• **EXERCISE**
Your copy should hold only the lines from the one containing "white round brick" through the final line of the entries, exactly as written, with no pictures.

• **GIVEN ENTRIES**
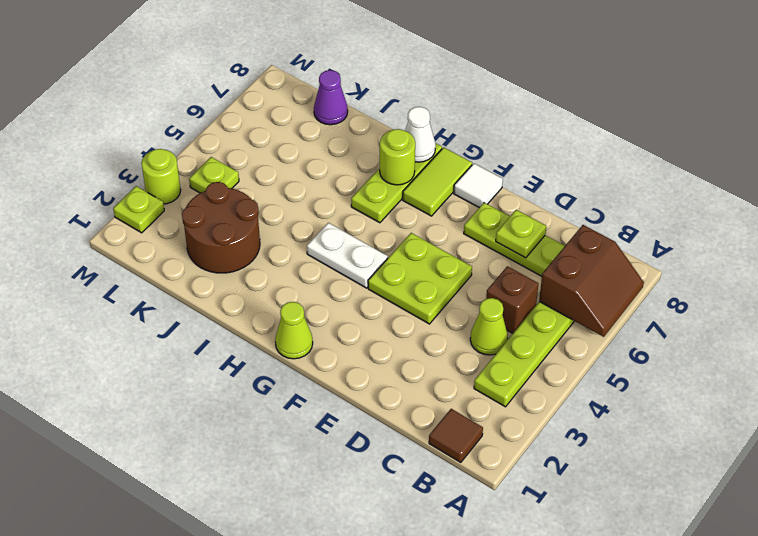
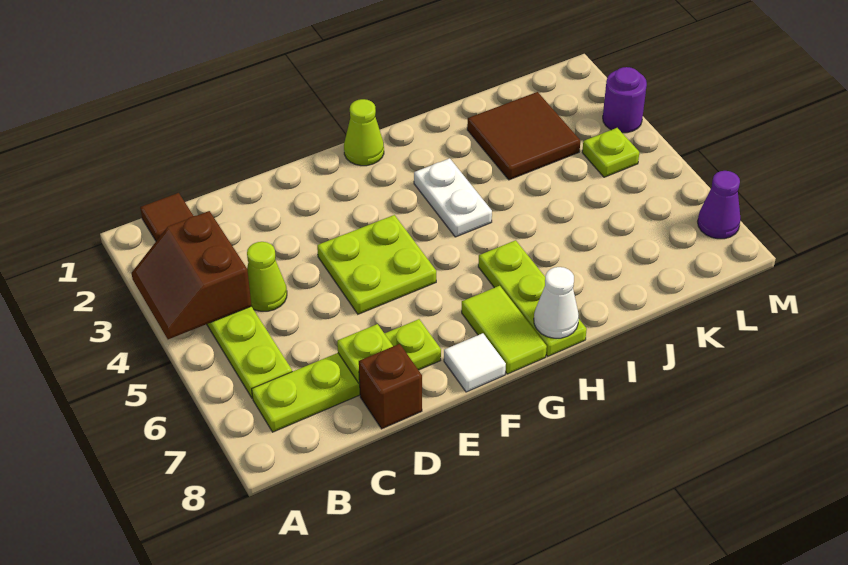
brown slope A6:B7 level 2 top B -> brown slope A3:B4 level 2 top B
brown brick C5 level 1 -> brown brick D8 level 1
white plate G4:H4 level 1 -> white plate H3:H4 level 1
lime round brick H7 level 2 -> none
brown round brick J2:K3 level 1 -> brown tile J2:K3 level 1
purple cone K8 level 1 -> purple cone M7 level 1
lime plate M2 level 1 -> none
lime round brick M3 level 1 -> purple round brick M3 level 1

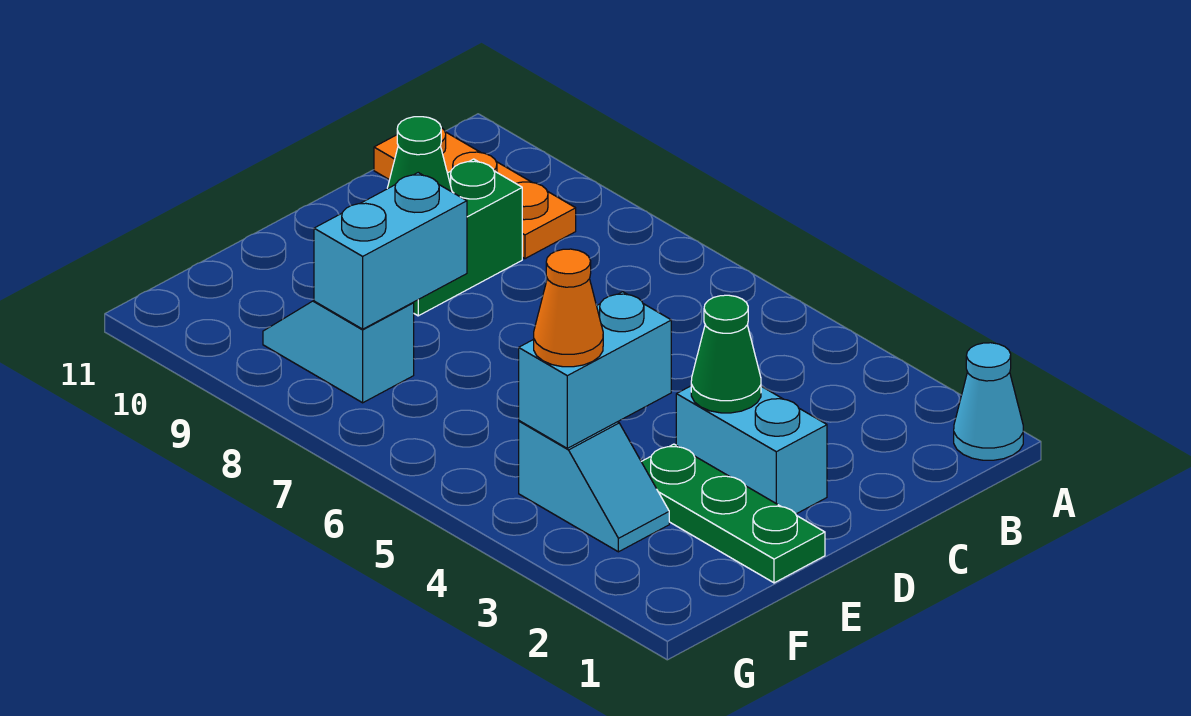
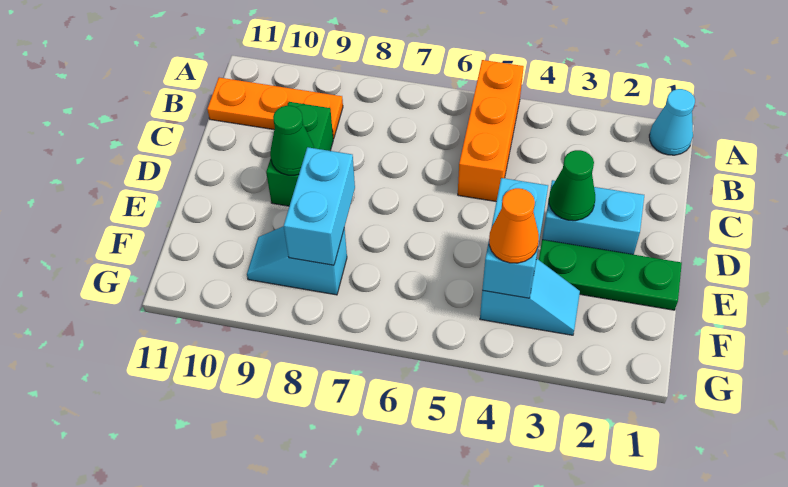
none -> orange brick A5:C5 level 1

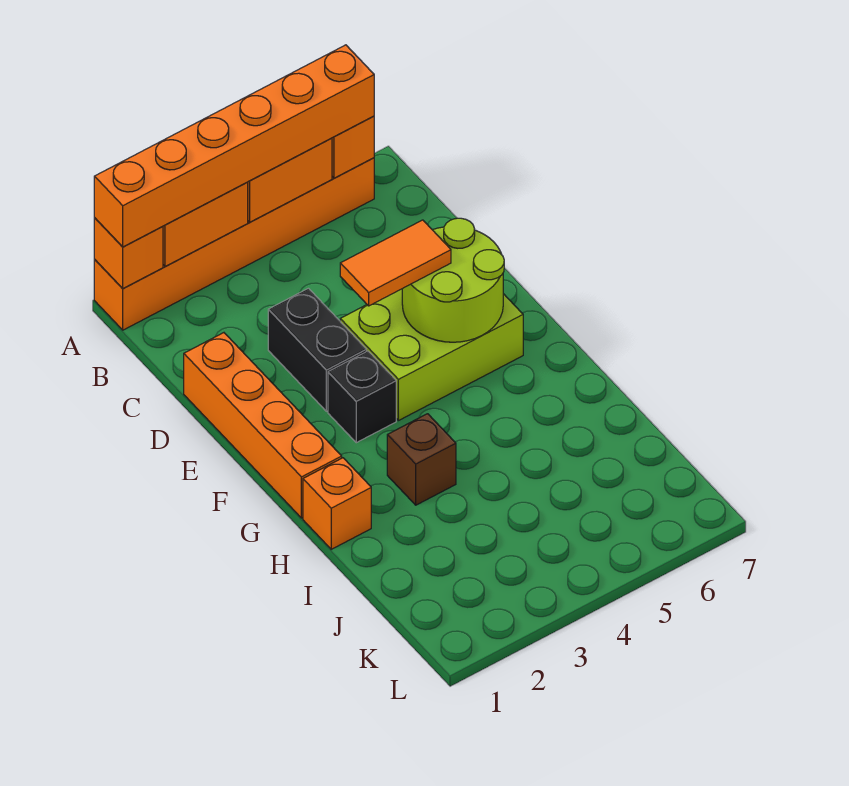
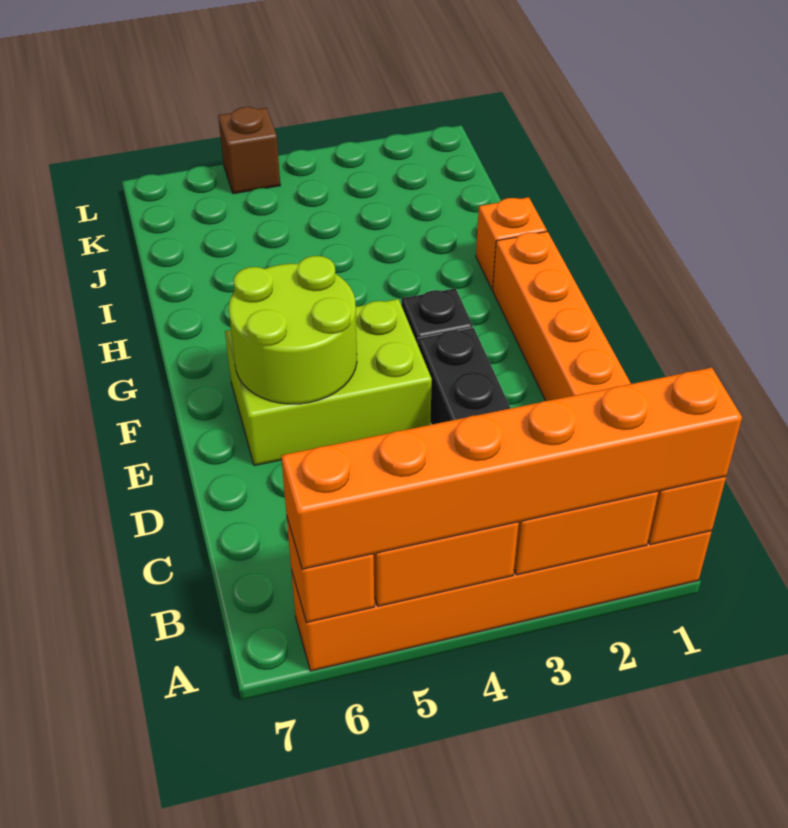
orange tile E4:E5 level 3 -> none
brown brick H3 level 1 -> brown brick L5 level 1

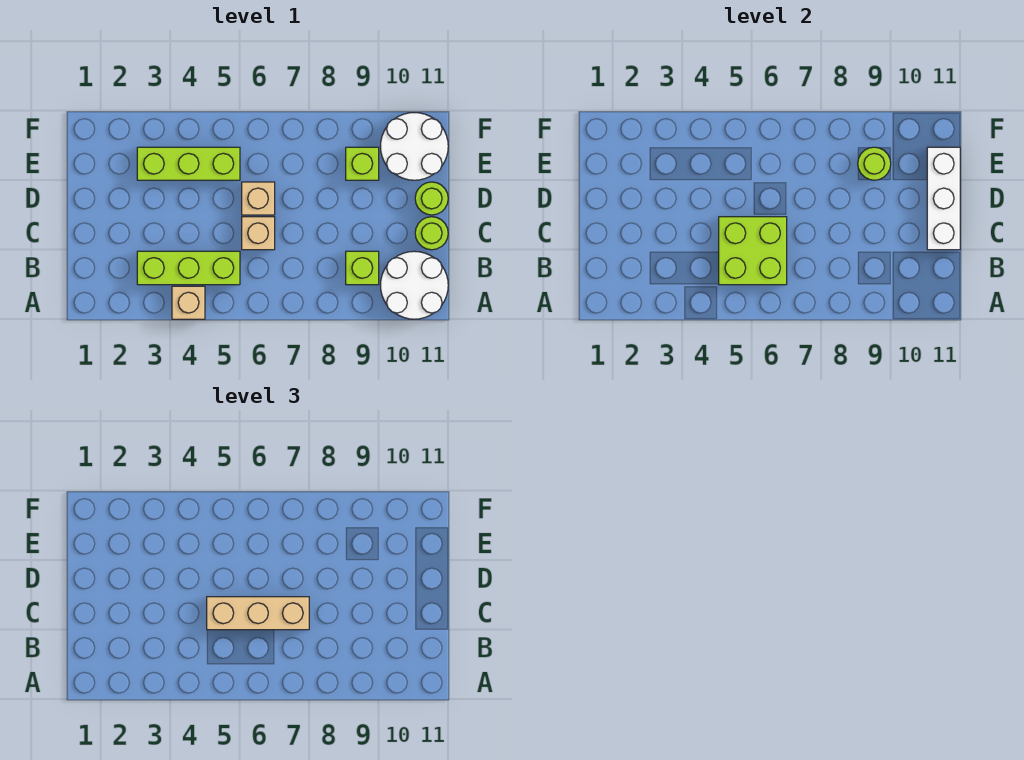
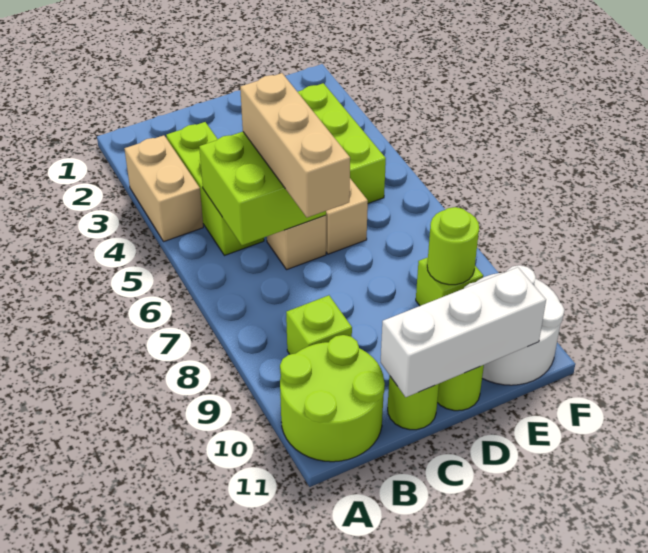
tan brick A4 level 1 -> tan brick A3:A4 level 1
white round brick A10:B11 level 1 -> lime round brick A10:B11 level 1

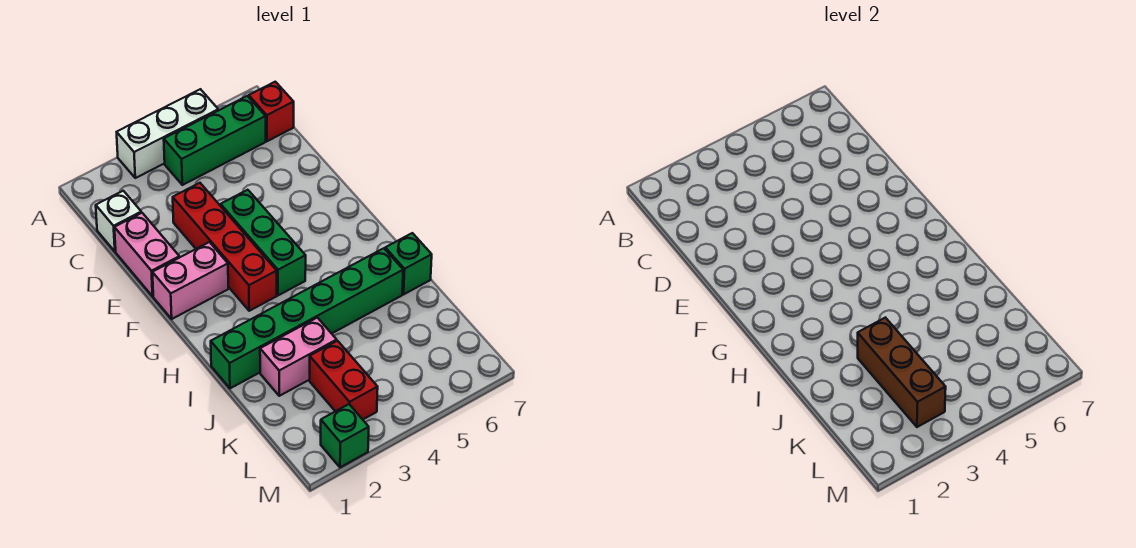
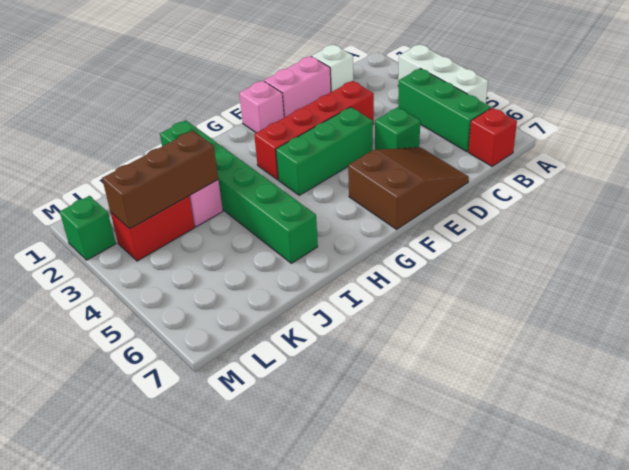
none -> brown slope D6:F7 level 1 top F
pink brick F1:F2 level 1 -> pink brick F1 level 1
green brick I7 level 1 -> green brick D5 level 1

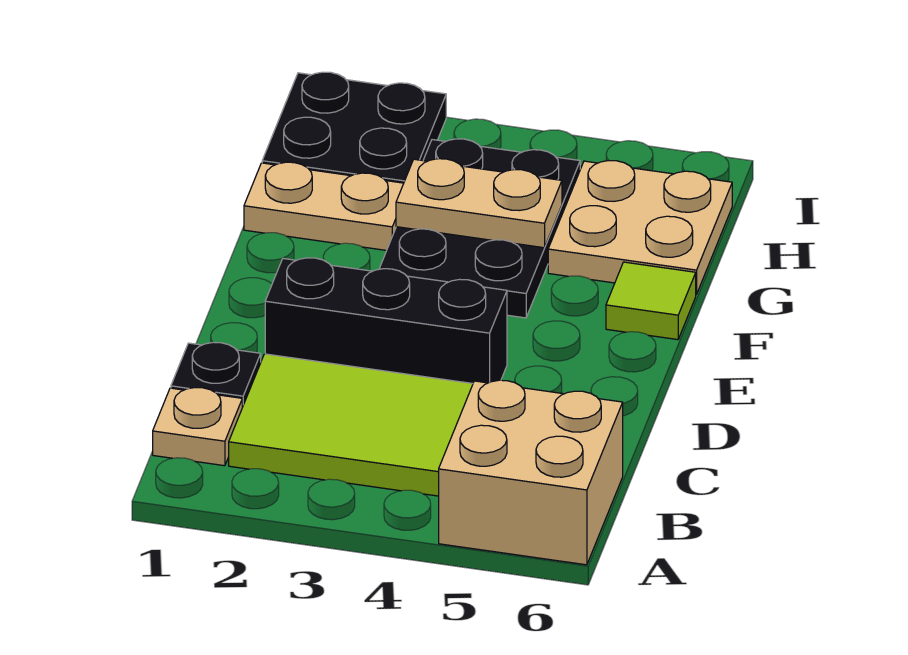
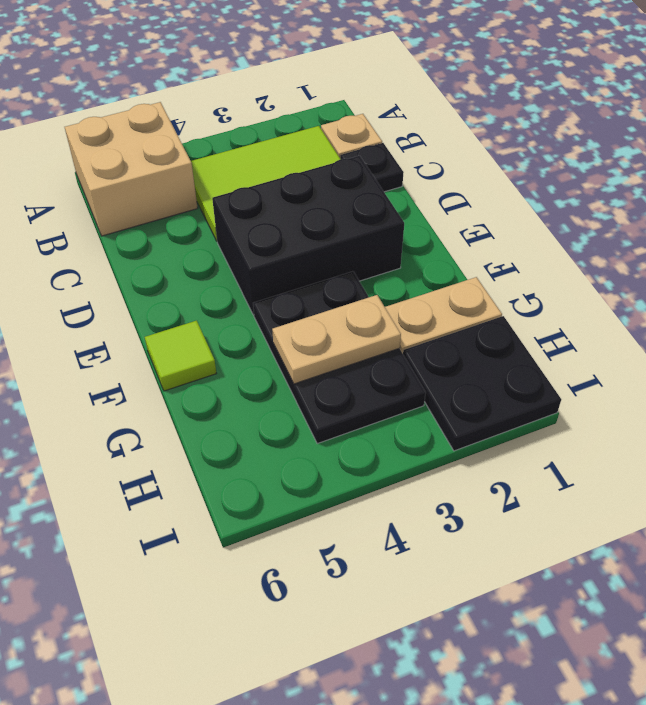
black brick D2:D4 level 1 -> black brick D2:E4 level 1
tan plate G5:H6 level 1 -> none

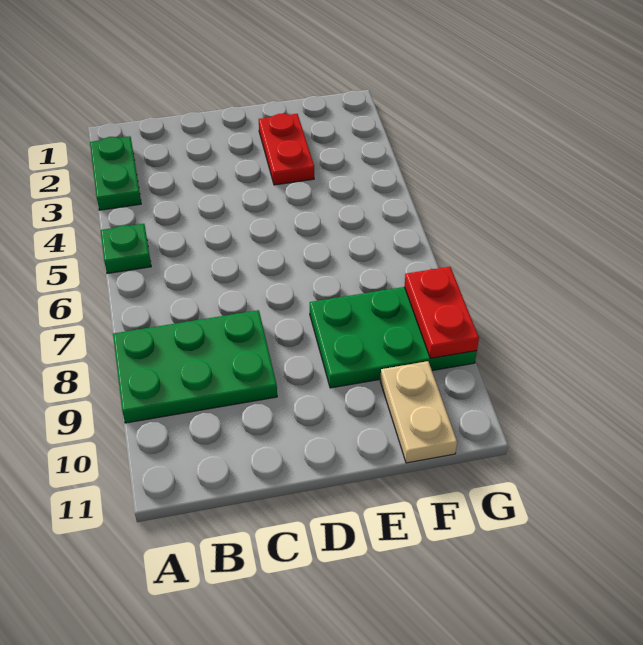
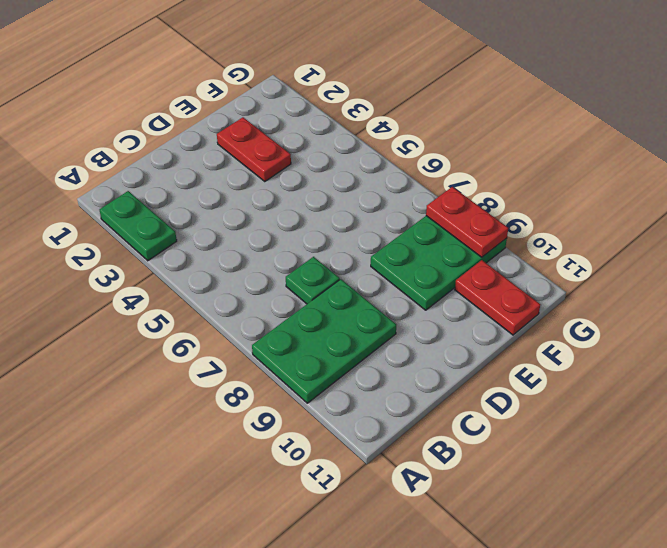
green plate A5 level 1 -> green plate C7 level 1
tan plate F10:F11 level 1 -> red plate F10:F11 level 1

• **OUTPUT BELOW**
white round brick A10:B11 level 1 -> lime round brick A10:B11 level 1

none -> brown slope D6:F7 level 1 top F
pink brick F1:F2 level 1 -> pink brick F1 level 1
green brick I7 level 1 -> green brick D5 level 1

black brick D2:D4 level 1 -> black brick D2:E4 level 1
tan plate G5:H6 level 1 -> none

green plate A5 level 1 -> green plate C7 level 1
tan plate F10:F11 level 1 -> red plate F10:F11 level 1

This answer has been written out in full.